### EXERCISE GOAL
Whenever a line in the data holds the string "camera", pull that line out.

### ENTRIES SHOWN
Segment Open
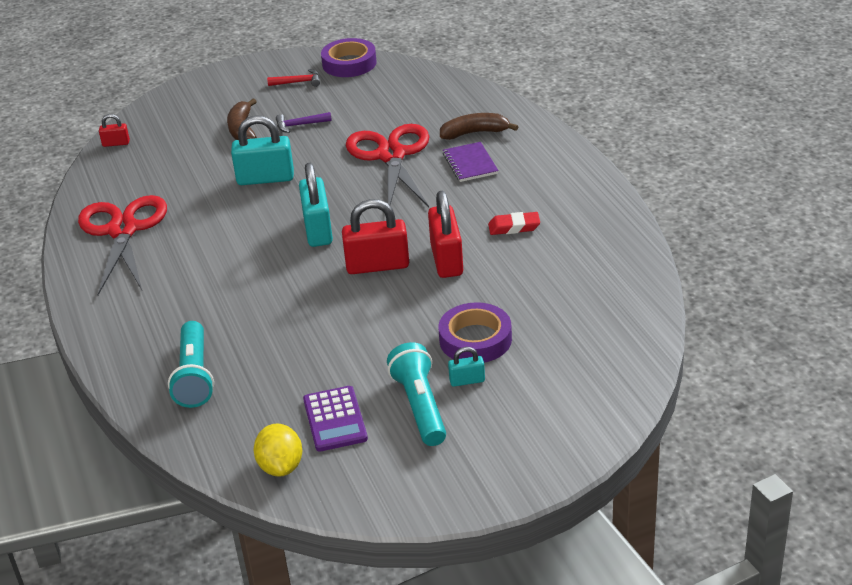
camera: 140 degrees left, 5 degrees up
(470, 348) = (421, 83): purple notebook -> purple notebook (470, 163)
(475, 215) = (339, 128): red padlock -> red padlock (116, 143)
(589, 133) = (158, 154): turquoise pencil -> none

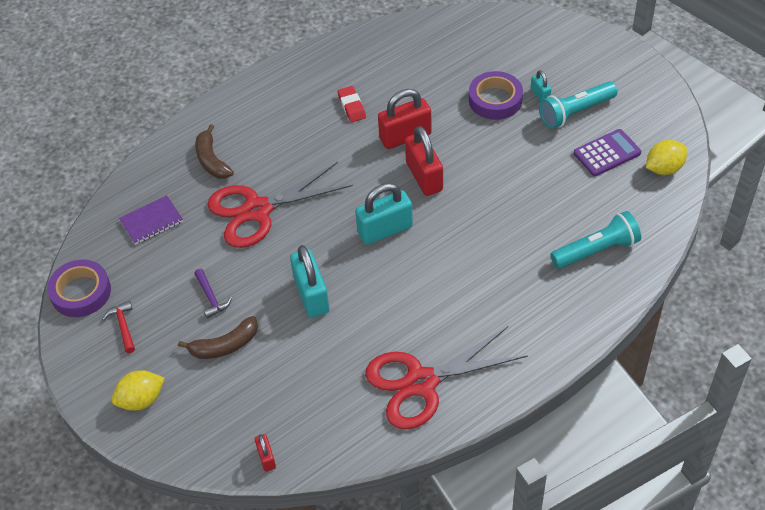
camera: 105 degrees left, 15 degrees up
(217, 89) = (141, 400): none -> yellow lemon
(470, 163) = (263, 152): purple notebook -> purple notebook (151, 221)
Segment Closed
Segment Open
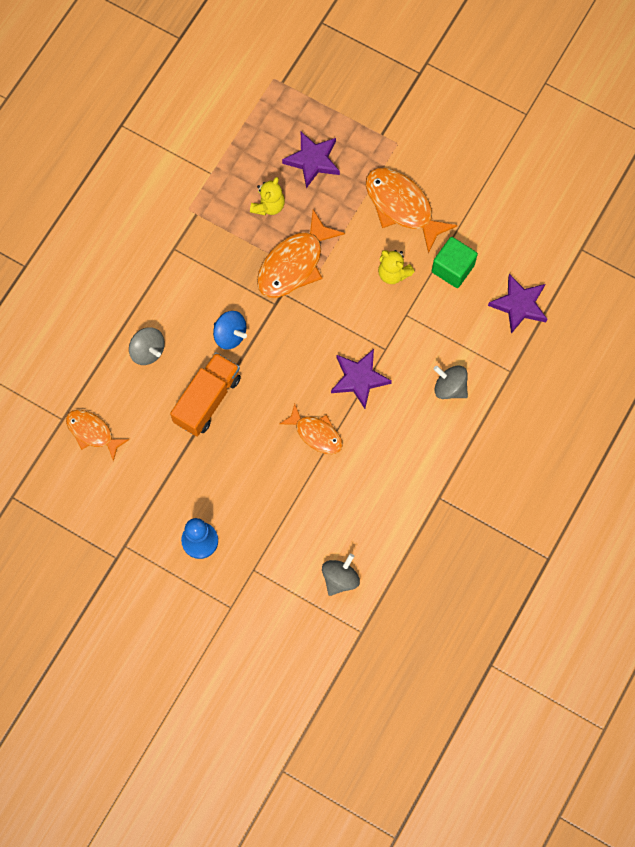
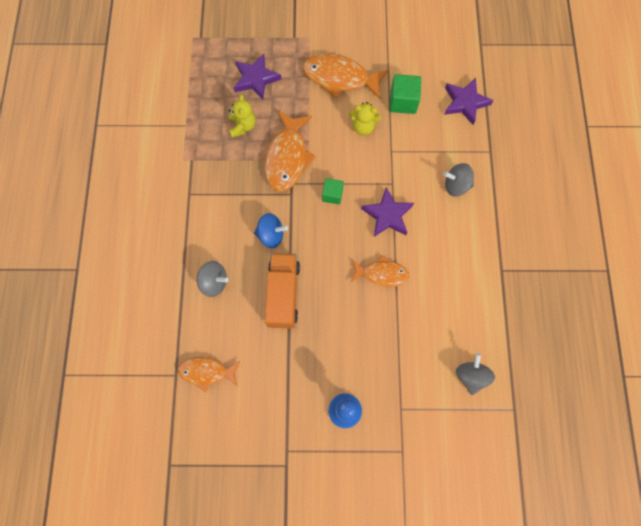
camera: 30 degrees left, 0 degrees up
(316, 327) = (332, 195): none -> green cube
Segment Closed
### EXERCISE ANSWER
camera: 140 degrees left, 5 degrees up
camera: 105 degrees left, 15 degrees up
camera: 30 degrees left, 0 degrees up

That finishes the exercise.